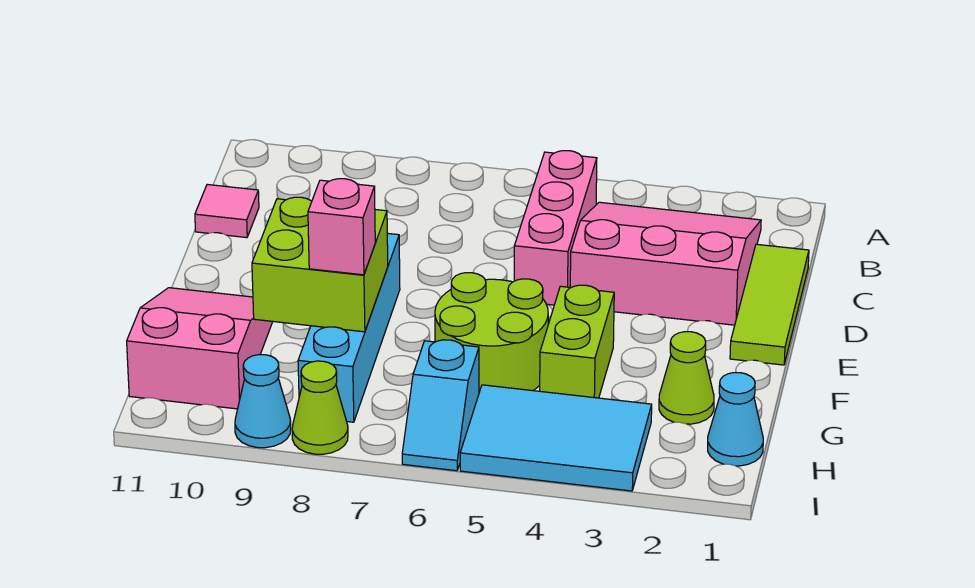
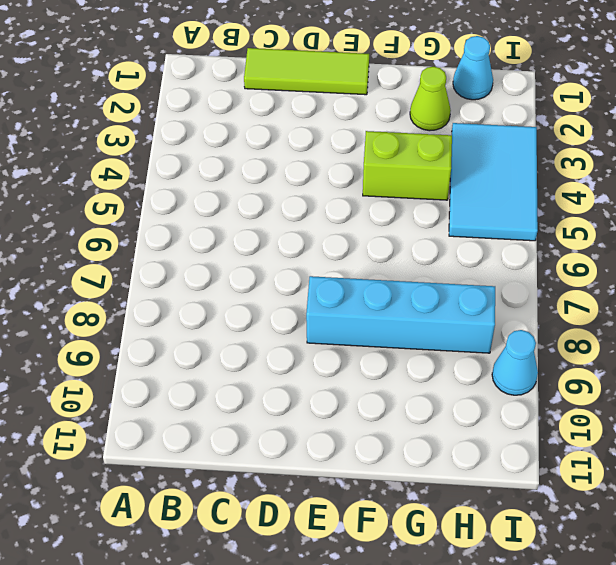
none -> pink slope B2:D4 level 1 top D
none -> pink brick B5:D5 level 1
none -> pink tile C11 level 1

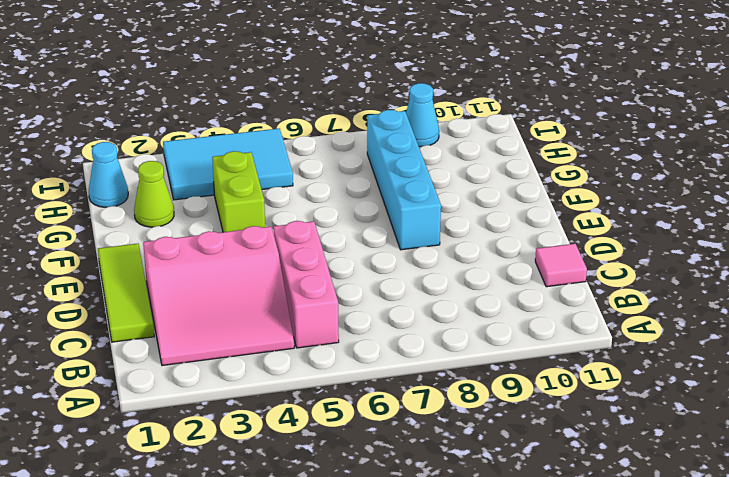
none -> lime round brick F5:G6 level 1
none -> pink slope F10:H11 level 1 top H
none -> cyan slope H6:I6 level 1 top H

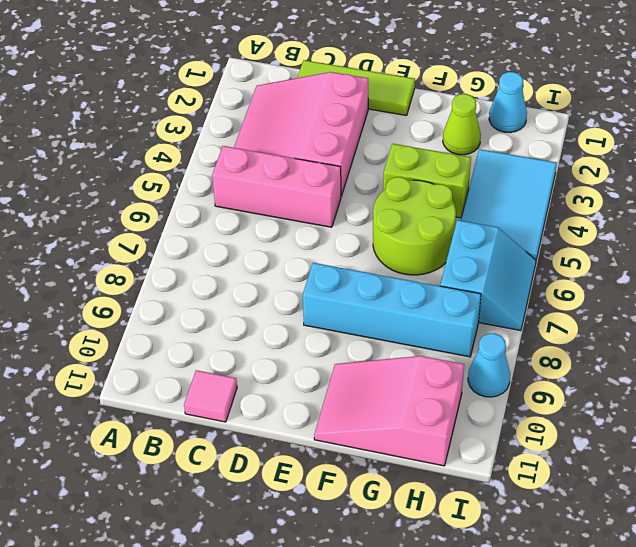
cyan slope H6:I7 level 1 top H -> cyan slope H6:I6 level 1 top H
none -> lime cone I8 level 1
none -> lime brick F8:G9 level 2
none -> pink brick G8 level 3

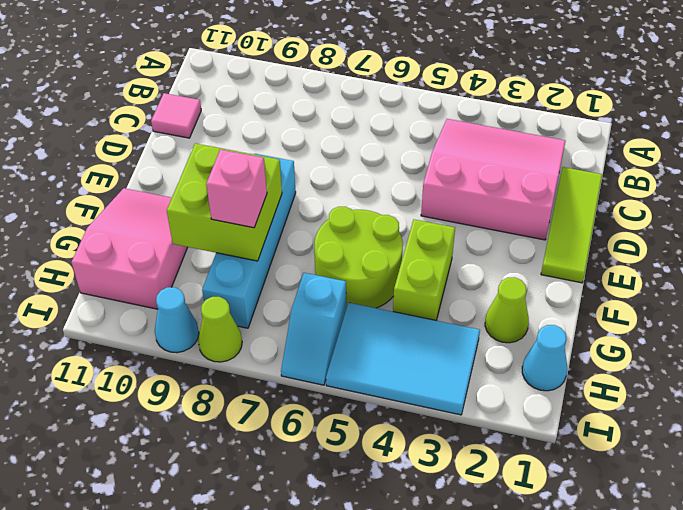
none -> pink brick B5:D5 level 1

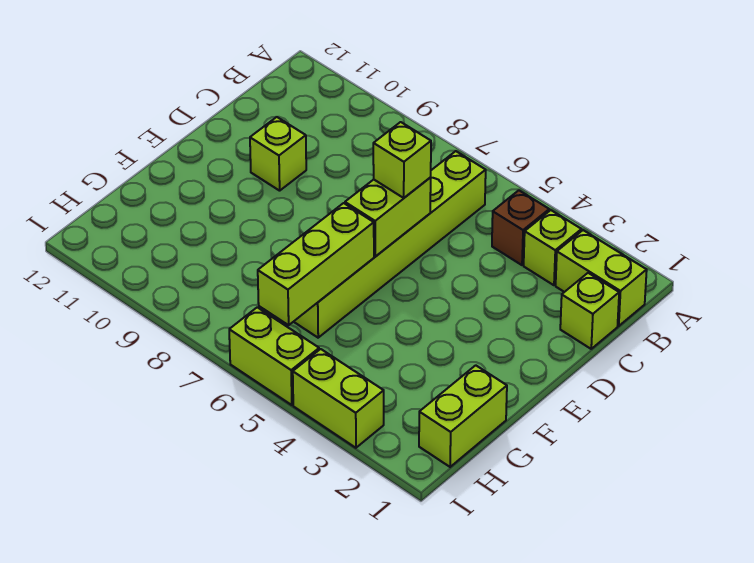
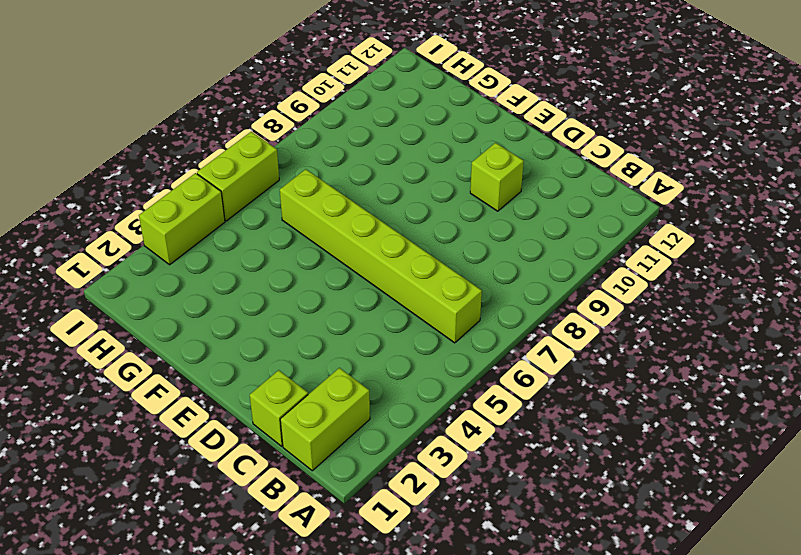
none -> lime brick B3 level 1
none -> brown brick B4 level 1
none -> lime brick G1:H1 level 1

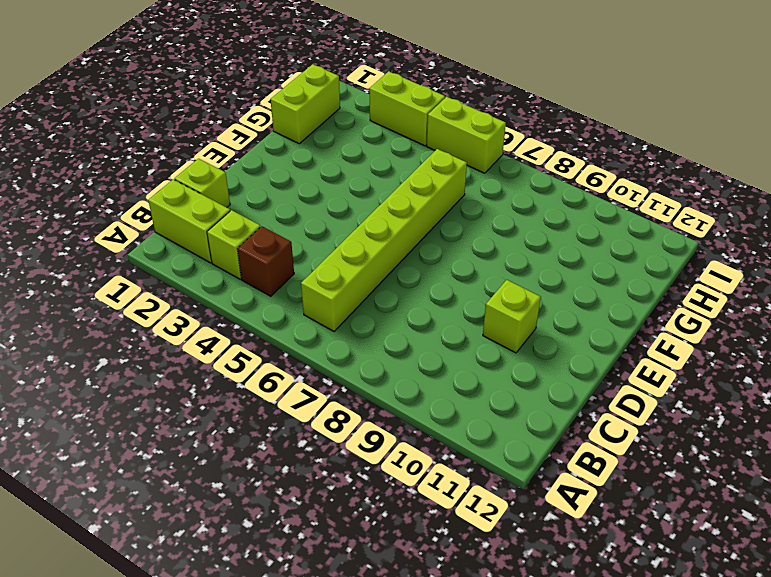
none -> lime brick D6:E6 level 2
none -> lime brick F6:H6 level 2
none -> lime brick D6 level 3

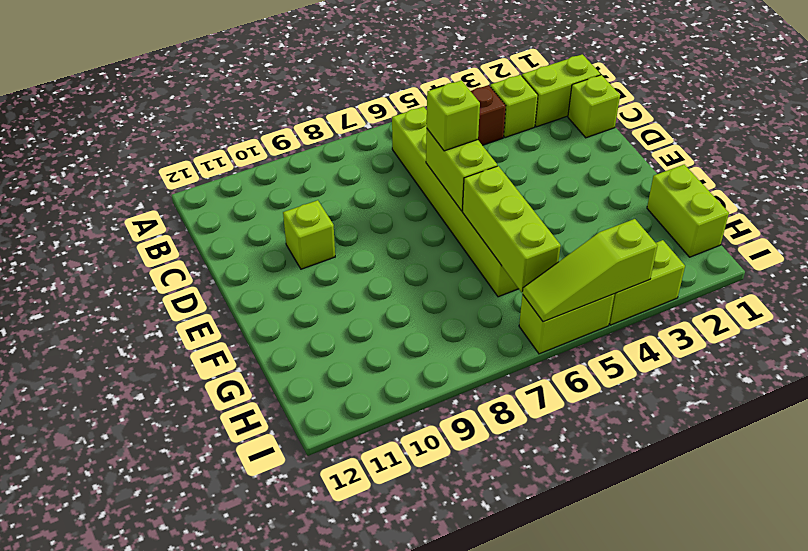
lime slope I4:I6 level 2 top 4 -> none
___
THE TASK = Nothing but the pictures may be dropped; restate the material word for word.

EXERCISE RESULT =
none -> pink slope B2:D4 level 1 top D
none -> pink brick B5:D5 level 1
none -> pink tile C11 level 1

none -> lime round brick F5:G6 level 1
none -> pink slope F10:H11 level 1 top H
none -> cyan slope H6:I6 level 1 top H

cyan slope H6:I7 level 1 top H -> cyan slope H6:I6 level 1 top H
none -> lime cone I8 level 1
none -> lime brick F8:G9 level 2
none -> pink brick G8 level 3

none -> pink brick B5:D5 level 1

none -> lime brick B3 level 1
none -> brown brick B4 level 1
none -> lime brick G1:H1 level 1

none -> lime brick D6:E6 level 2
none -> lime brick F6:H6 level 2
none -> lime brick D6 level 3

lime slope I4:I6 level 2 top 4 -> none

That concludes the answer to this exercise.